Problem: Reproduce only this range: the line holding "DIGITS2 pin DIO: D0 -> D2" through the last line of the data below, both included, exactly, with no pictures.

- - -

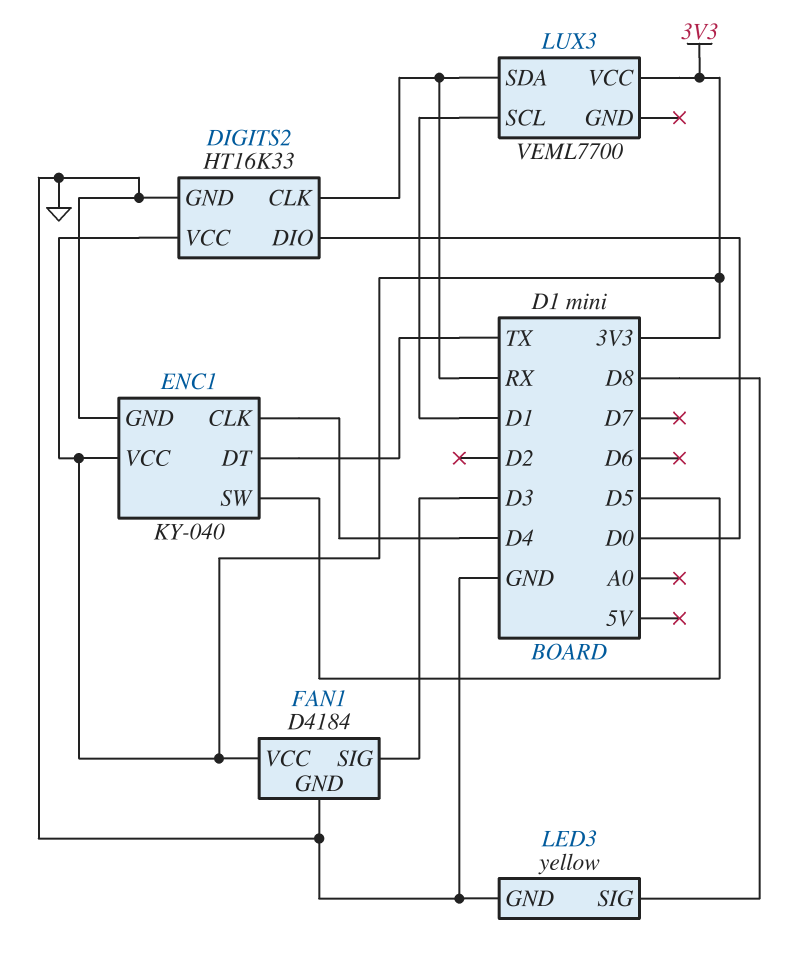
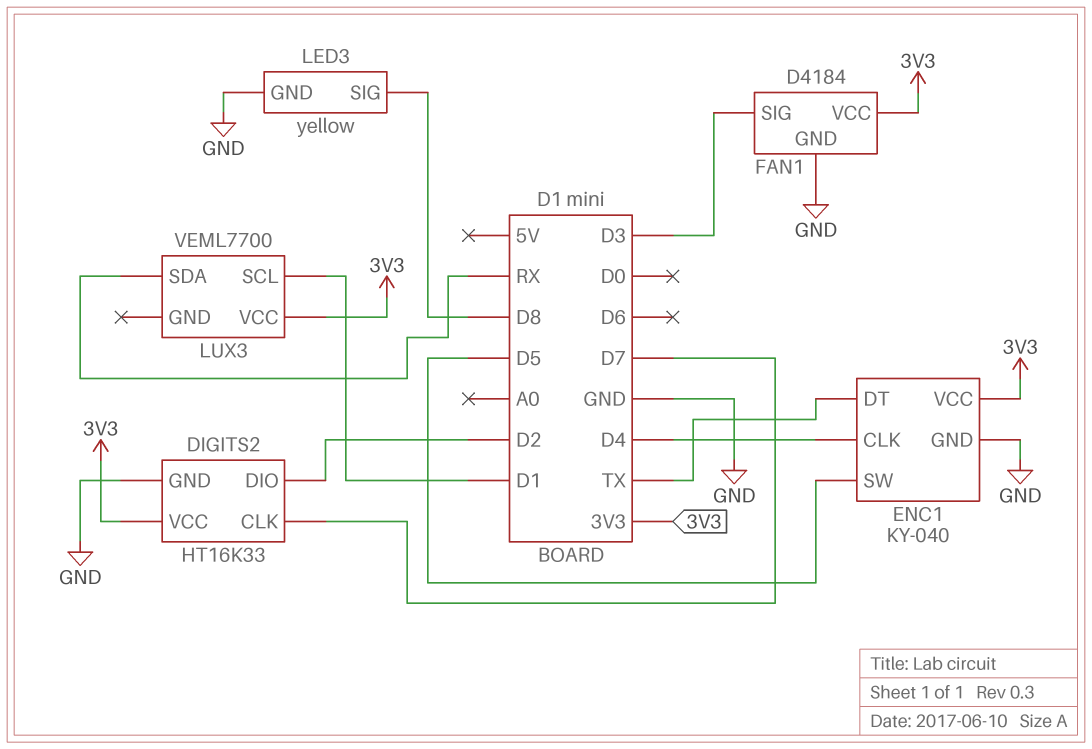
DIGITS2 pin CLK: RX -> D7
DIGITS2 pin DIO: D0 -> D2

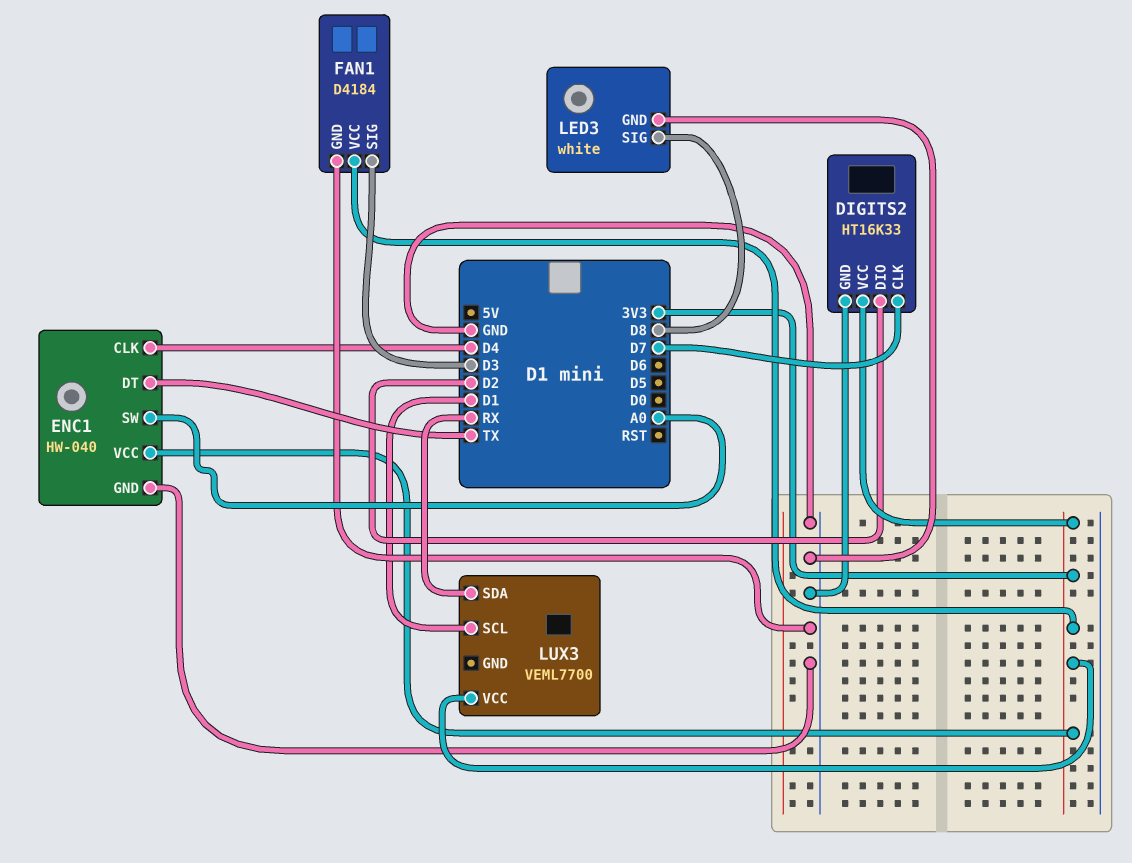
ENC1: KY-040 -> HW-040
ENC1 pin SW: D5 -> A0
LED3: yellow -> white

- - -

Solution below:
DIGITS2 pin DIO: D0 -> D2

ENC1: KY-040 -> HW-040
ENC1 pin SW: D5 -> A0
LED3: yellow -> white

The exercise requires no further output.